* **WORK TASK**
Which lines of the entries below run from the one holding "POT1 pin SIG: A0 -> A3" to the one holding "LINE pin DO: 9 -> RX", inclusive? Set down exactly those lines and no others.

# # # # # # #

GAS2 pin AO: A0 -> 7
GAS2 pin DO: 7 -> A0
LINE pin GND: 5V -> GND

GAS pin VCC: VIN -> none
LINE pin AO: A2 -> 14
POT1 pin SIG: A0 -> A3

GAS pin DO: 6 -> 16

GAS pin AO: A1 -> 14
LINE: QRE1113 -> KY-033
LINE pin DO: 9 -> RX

# # # # # # #

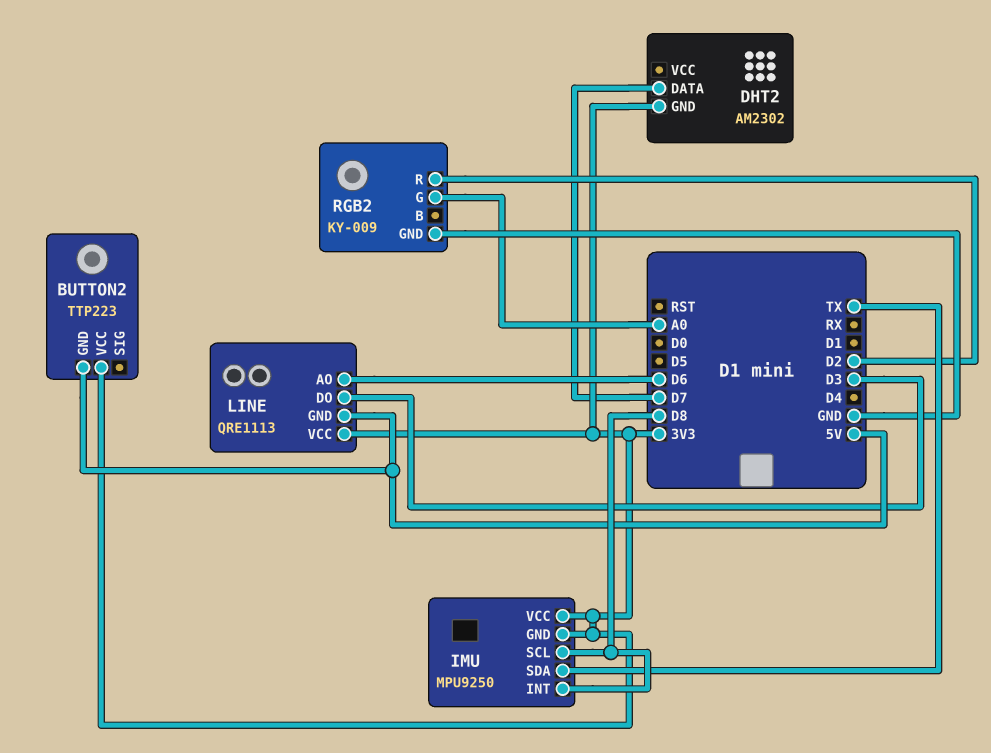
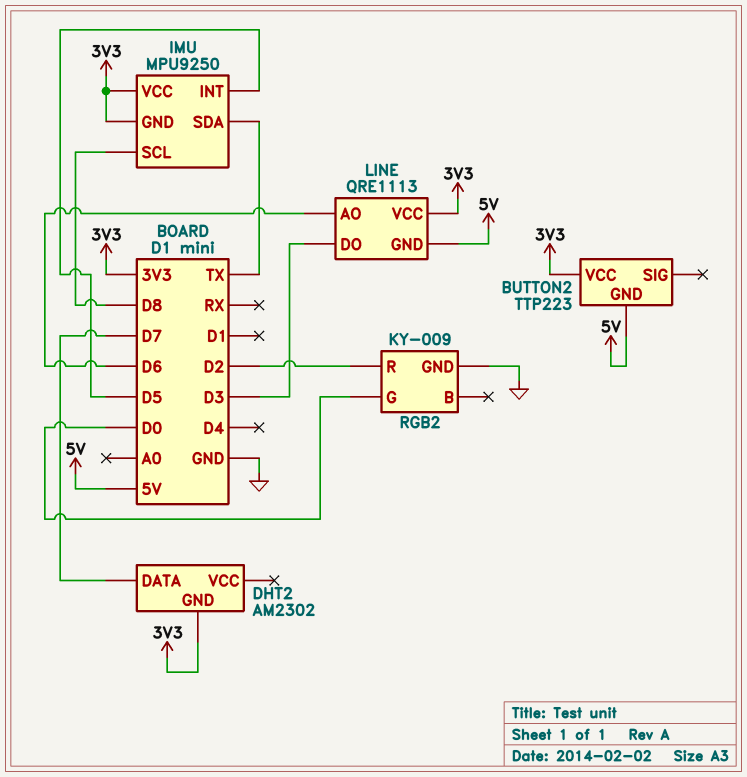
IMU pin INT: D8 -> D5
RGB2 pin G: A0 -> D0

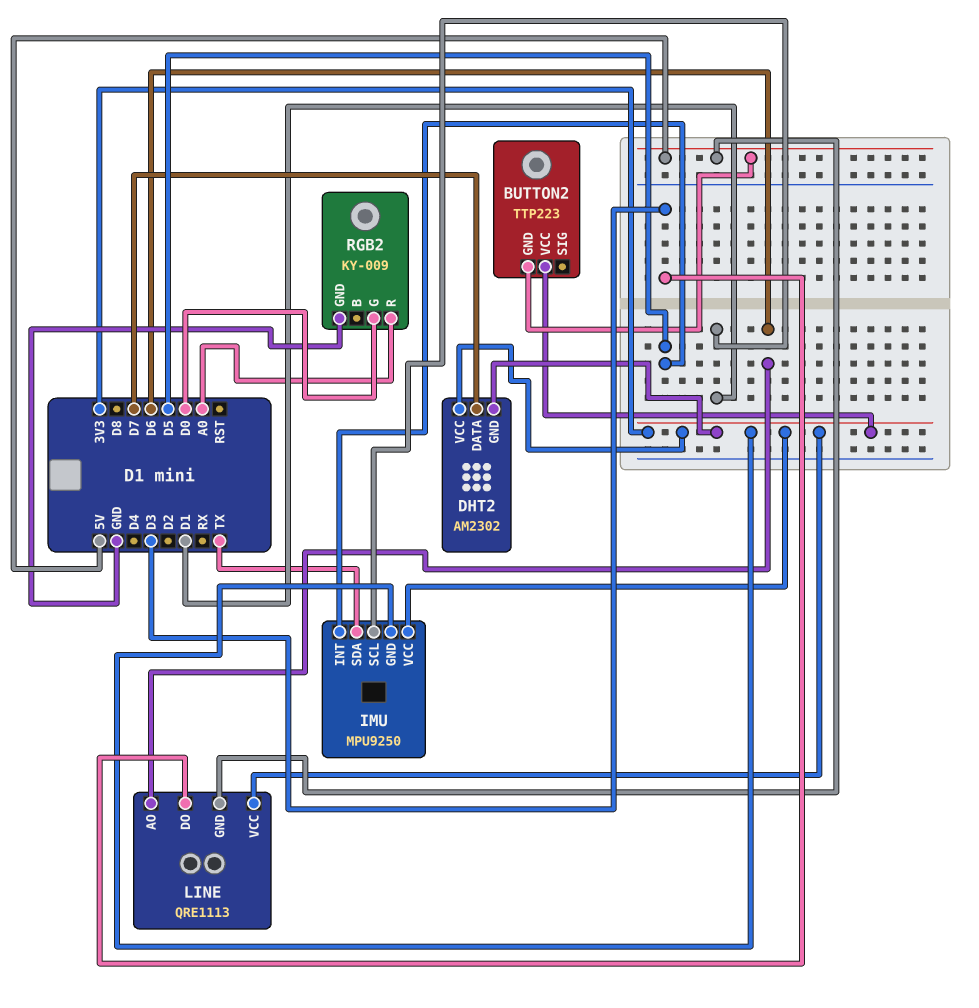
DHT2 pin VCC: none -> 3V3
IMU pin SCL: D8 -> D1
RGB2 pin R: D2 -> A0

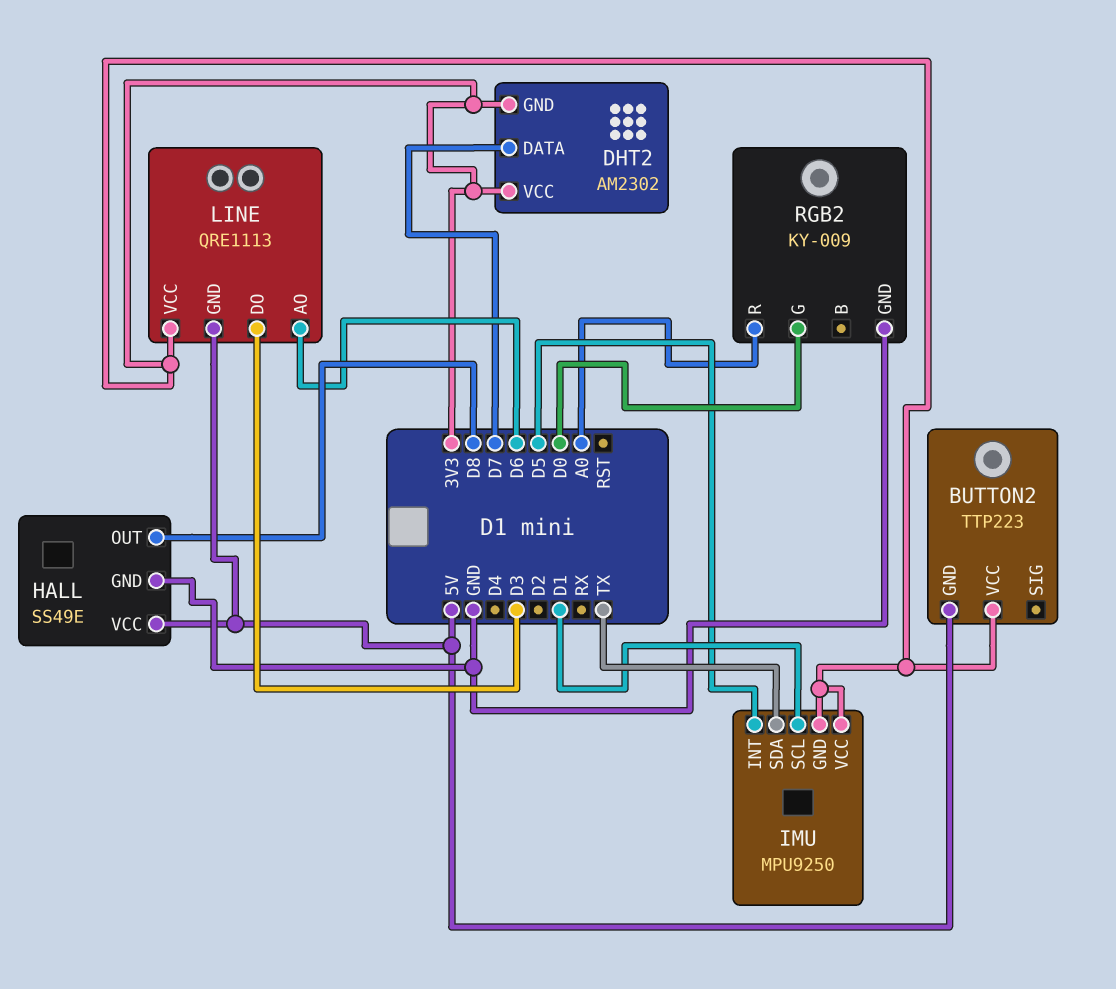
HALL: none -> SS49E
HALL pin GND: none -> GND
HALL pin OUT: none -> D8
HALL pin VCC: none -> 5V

# # # # # # #

* **WORKED SOLUTION**
POT1 pin SIG: A0 -> A3

GAS pin DO: 6 -> 16

GAS pin AO: A1 -> 14
LINE: QRE1113 -> KY-033
LINE pin DO: 9 -> RX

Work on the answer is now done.